DATASET CONTENT:
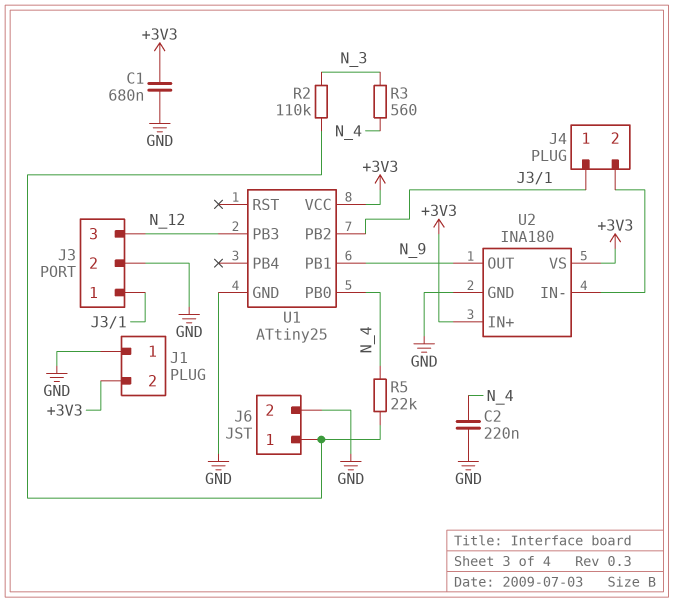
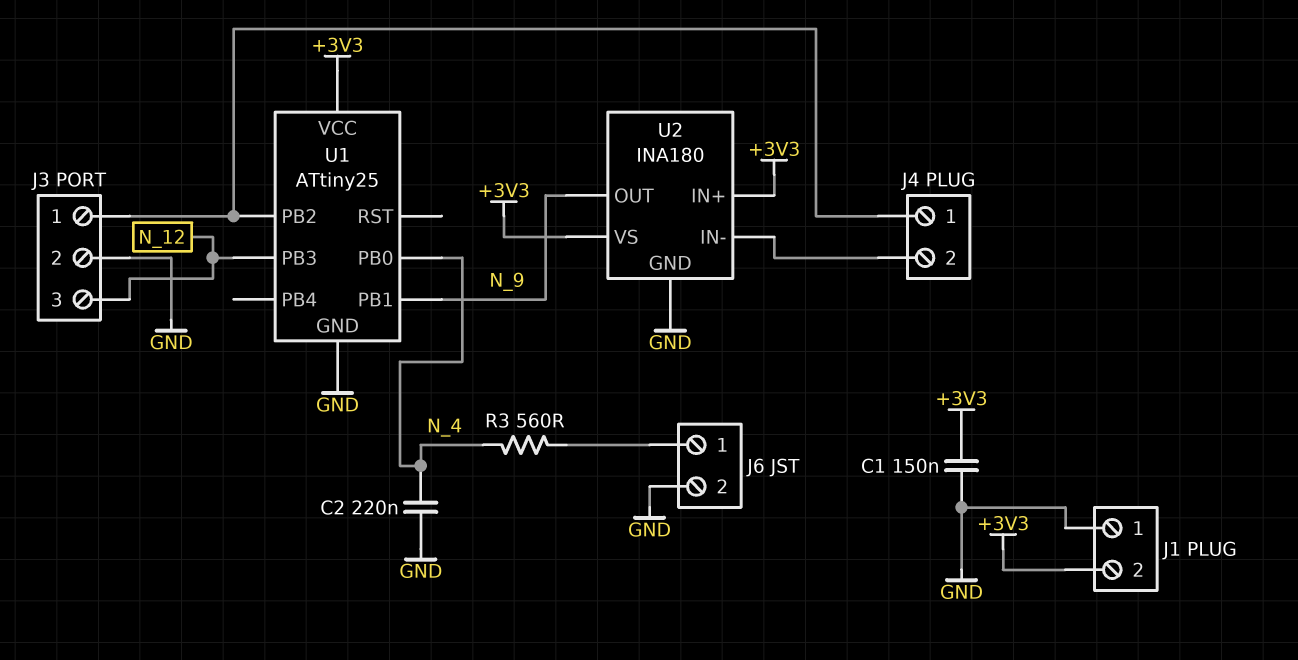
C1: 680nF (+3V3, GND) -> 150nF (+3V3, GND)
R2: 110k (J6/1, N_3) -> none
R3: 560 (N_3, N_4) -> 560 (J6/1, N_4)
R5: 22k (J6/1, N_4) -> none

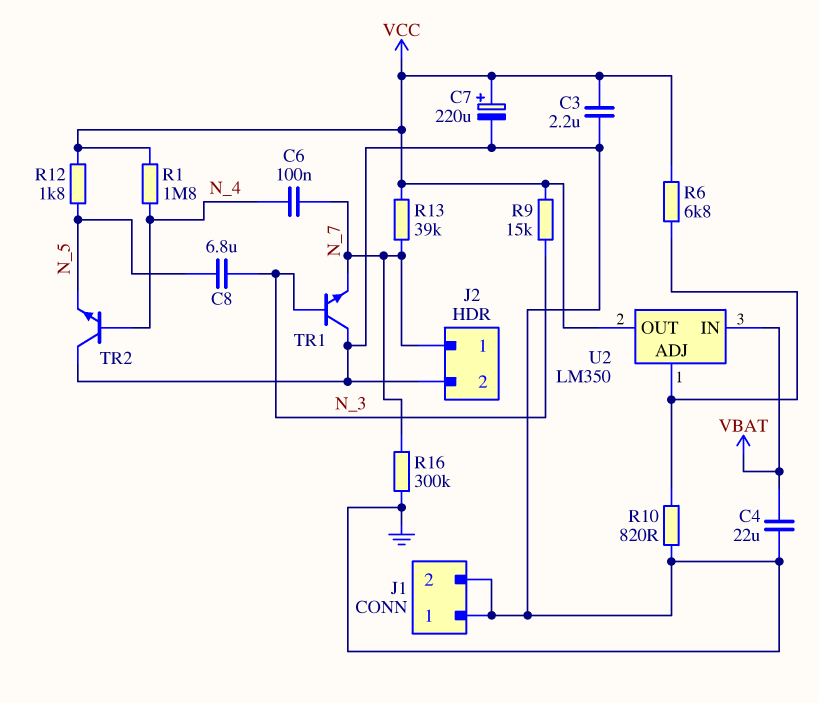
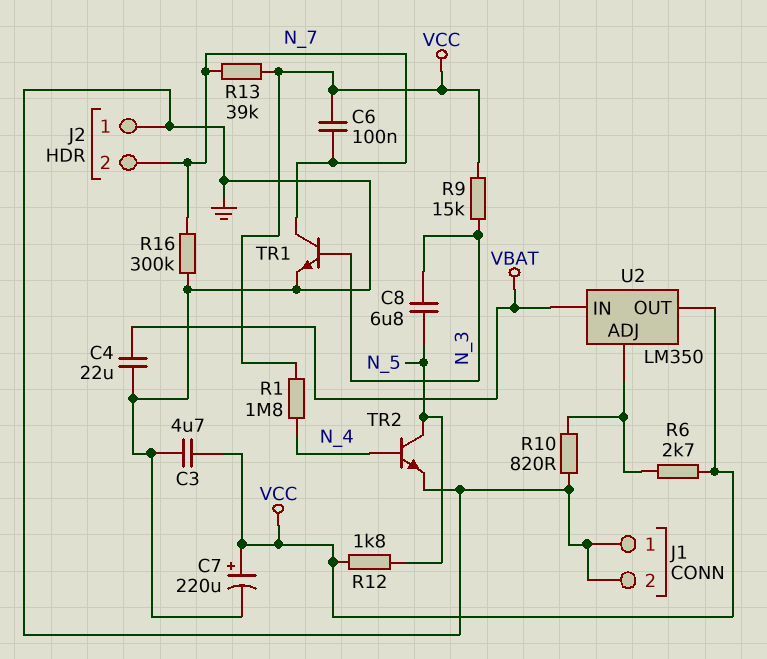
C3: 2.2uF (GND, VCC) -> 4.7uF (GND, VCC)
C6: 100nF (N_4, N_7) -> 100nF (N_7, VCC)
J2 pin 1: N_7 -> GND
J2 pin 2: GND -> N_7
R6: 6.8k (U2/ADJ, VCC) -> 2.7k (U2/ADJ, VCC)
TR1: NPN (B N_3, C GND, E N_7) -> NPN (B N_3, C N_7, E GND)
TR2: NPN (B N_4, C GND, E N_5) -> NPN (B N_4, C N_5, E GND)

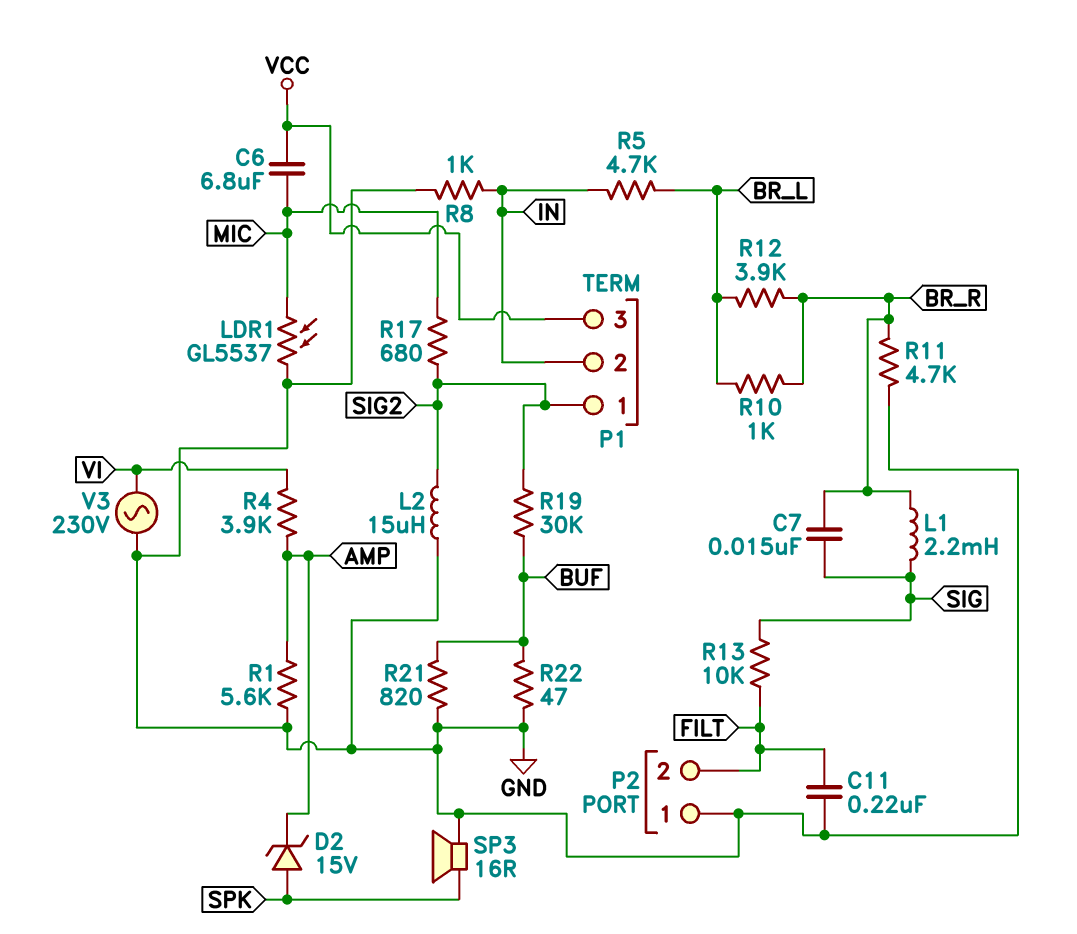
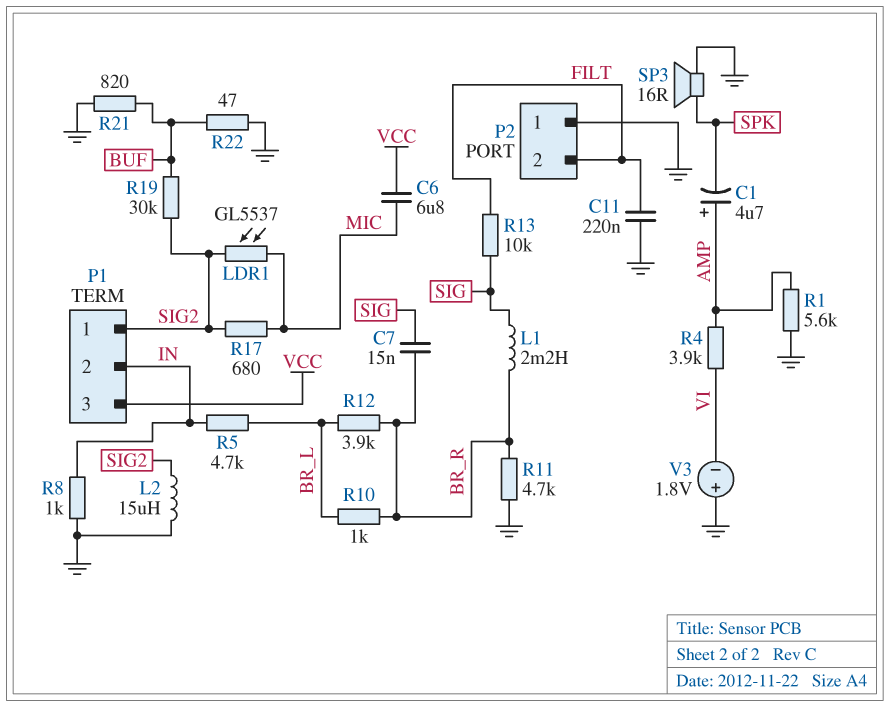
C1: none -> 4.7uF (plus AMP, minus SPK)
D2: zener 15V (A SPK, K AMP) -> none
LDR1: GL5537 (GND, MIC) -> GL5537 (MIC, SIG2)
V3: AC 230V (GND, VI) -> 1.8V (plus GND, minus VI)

PROBLEM DETAILS:
A faithful, word-for-word copy of the records above, pictures left out, is the answer.

YOUR SOLUTION:
C1: 680nF (+3V3, GND) -> 150nF (+3V3, GND)
R2: 110k (J6/1, N_3) -> none
R3: 560 (N_3, N_4) -> 560 (J6/1, N_4)
R5: 22k (J6/1, N_4) -> none

C3: 2.2uF (GND, VCC) -> 4.7uF (GND, VCC)
C6: 100nF (N_4, N_7) -> 100nF (N_7, VCC)
J2 pin 1: N_7 -> GND
J2 pin 2: GND -> N_7
R6: 6.8k (U2/ADJ, VCC) -> 2.7k (U2/ADJ, VCC)
TR1: NPN (B N_3, C GND, E N_7) -> NPN (B N_3, C N_7, E GND)
TR2: NPN (B N_4, C GND, E N_5) -> NPN (B N_4, C N_5, E GND)

C1: none -> 4.7uF (plus AMP, minus SPK)
D2: zener 15V (A SPK, K AMP) -> none
LDR1: GL5537 (GND, MIC) -> GL5537 (MIC, SIG2)
V3: AC 230V (GND, VI) -> 1.8V (plus GND, minus VI)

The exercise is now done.